Excerpted records -
○ ○ ○ ○ ○

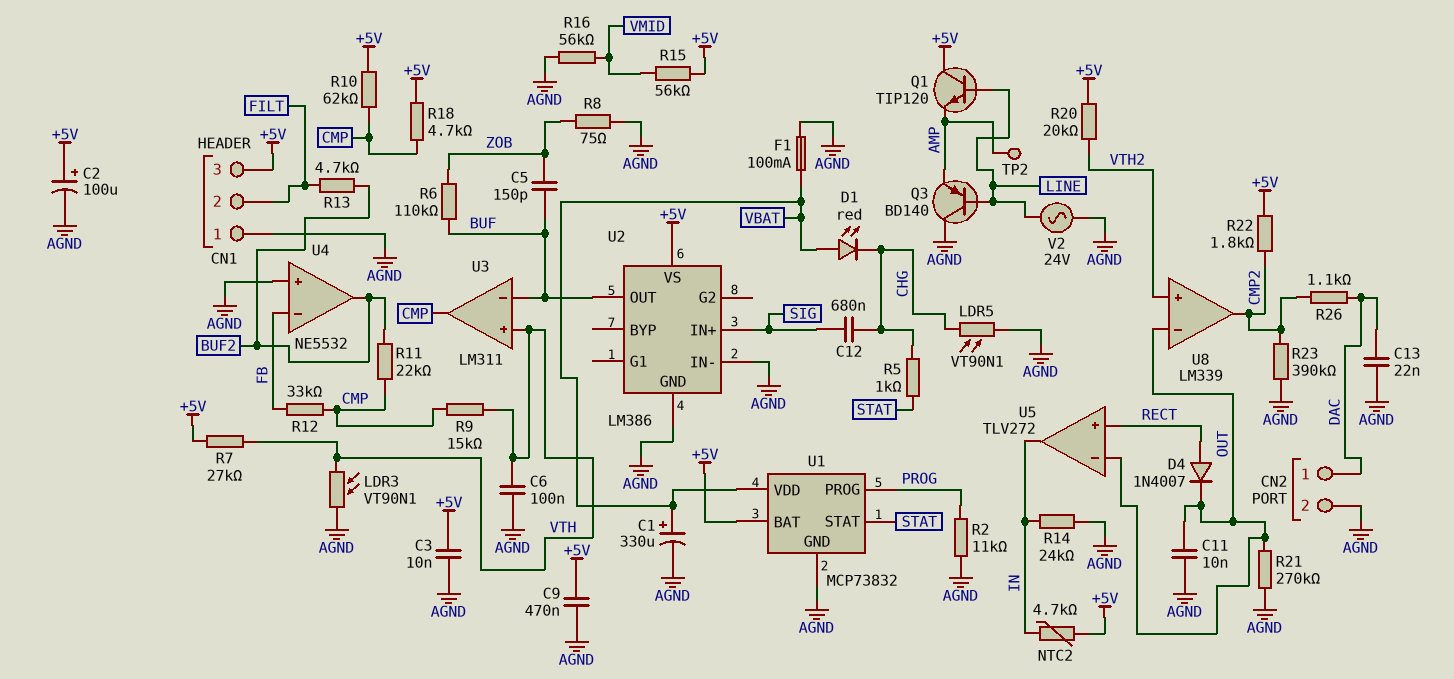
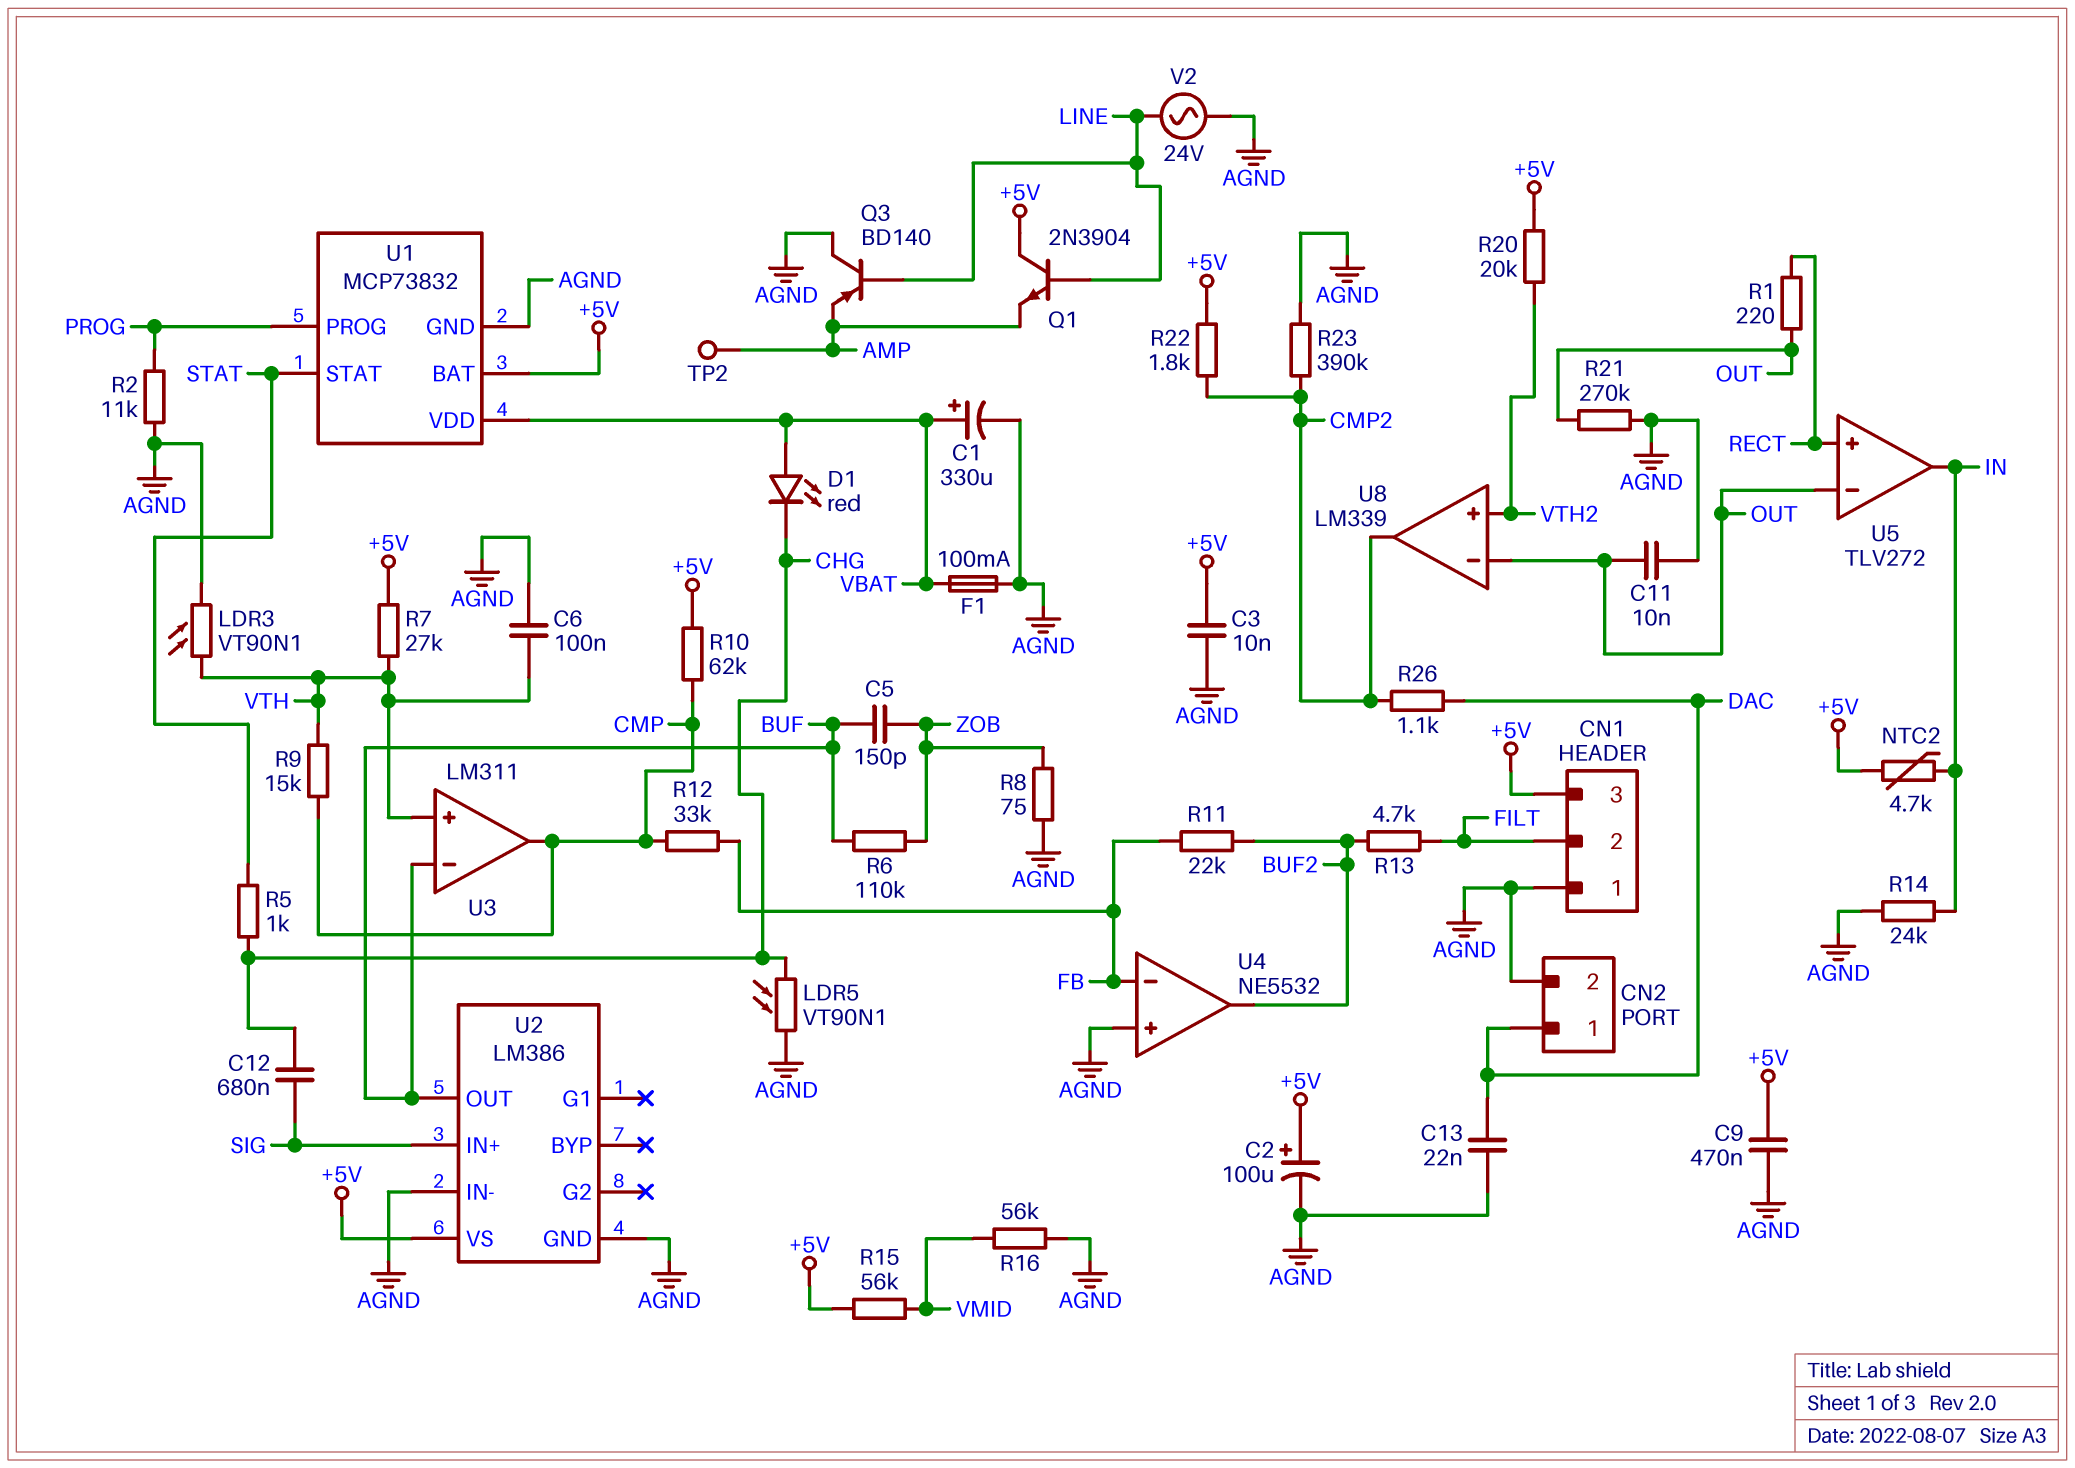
D4: diode 1N4007 (A RECT, K OUT) -> none
Q1: NPN TIP120 (B LINE, C +5V, E AMP) -> NPN 2N3904 (B LINE, C +5V, E AMP)
R1: none -> 220 (OUT, RECT)
R11: 22k (BUF2, CMP) -> 22k (BUF2, FB)
R18: 4.7k (+5V, CMP) -> none

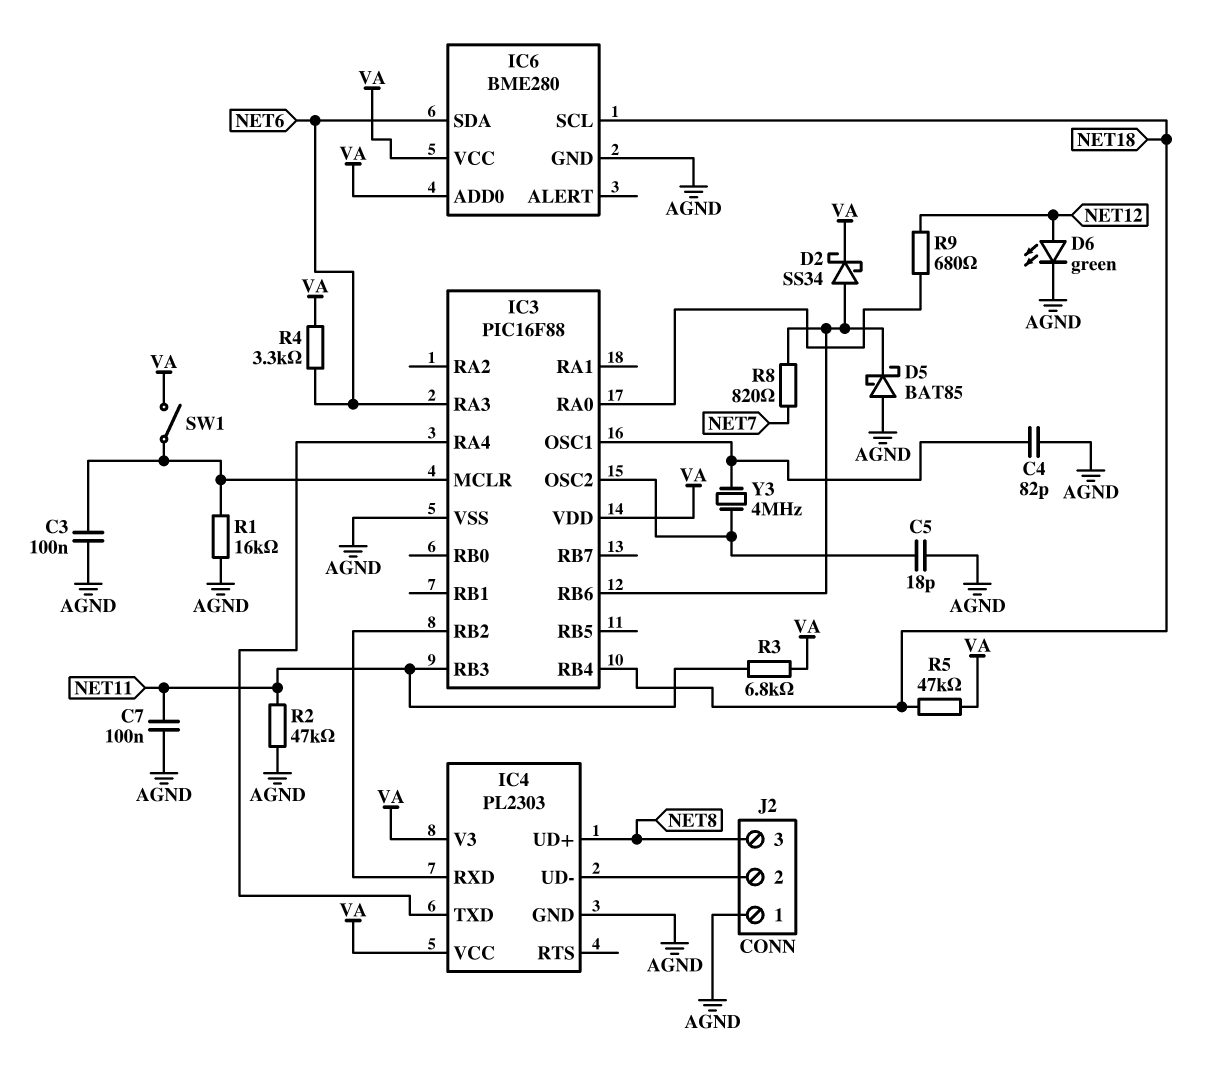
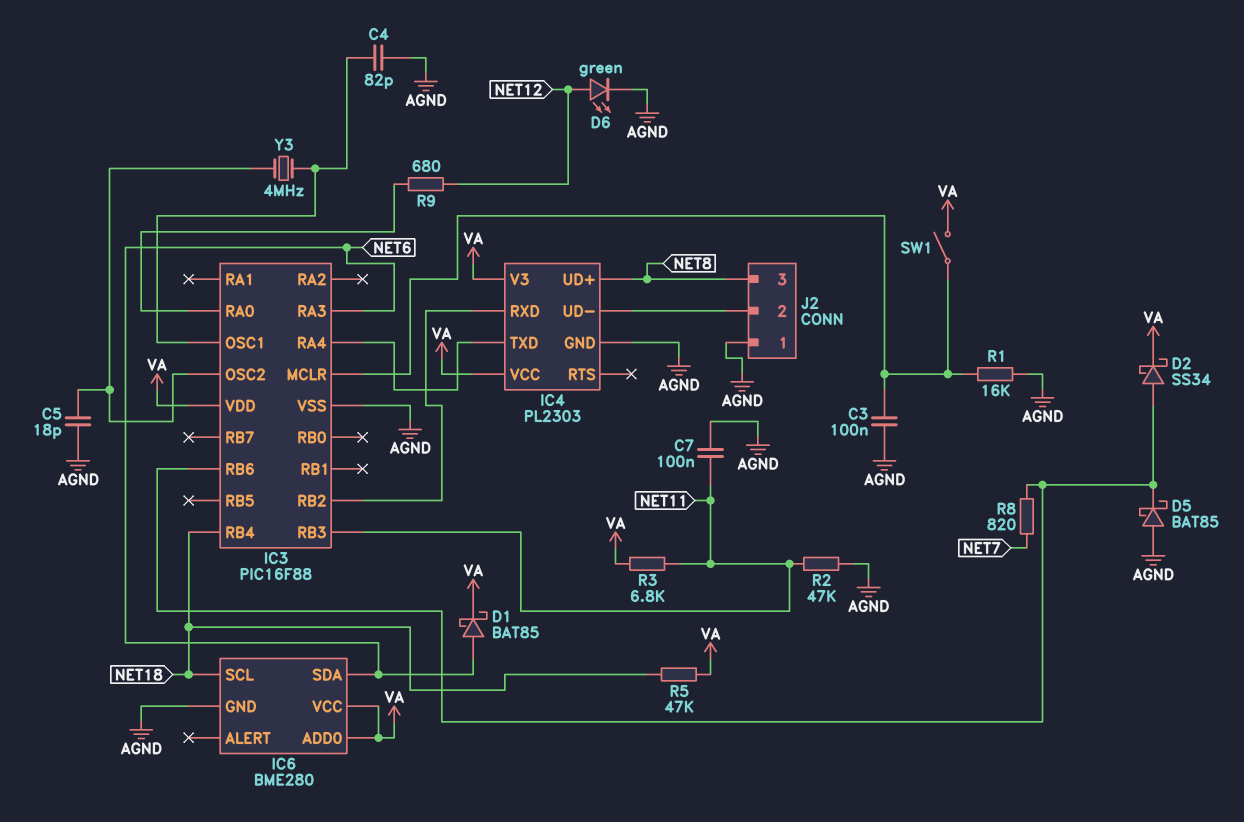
D1: none -> schottky BAT85 (A NET6, K VA)
R4: 3.3k (NET6, VA) -> none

○ ○ ○ ○ ○

Exercise - If a line in the material above contains the word "none", copy it.

Output -
D4: diode 1N4007 (A RECT, K OUT) -> none
R1: none -> 220 (OUT, RECT)
R18: 4.7k (+5V, CMP) -> none
D1: none -> schottky BAT85 (A NET6, K VA)
R4: 3.3k (NET6, VA) -> none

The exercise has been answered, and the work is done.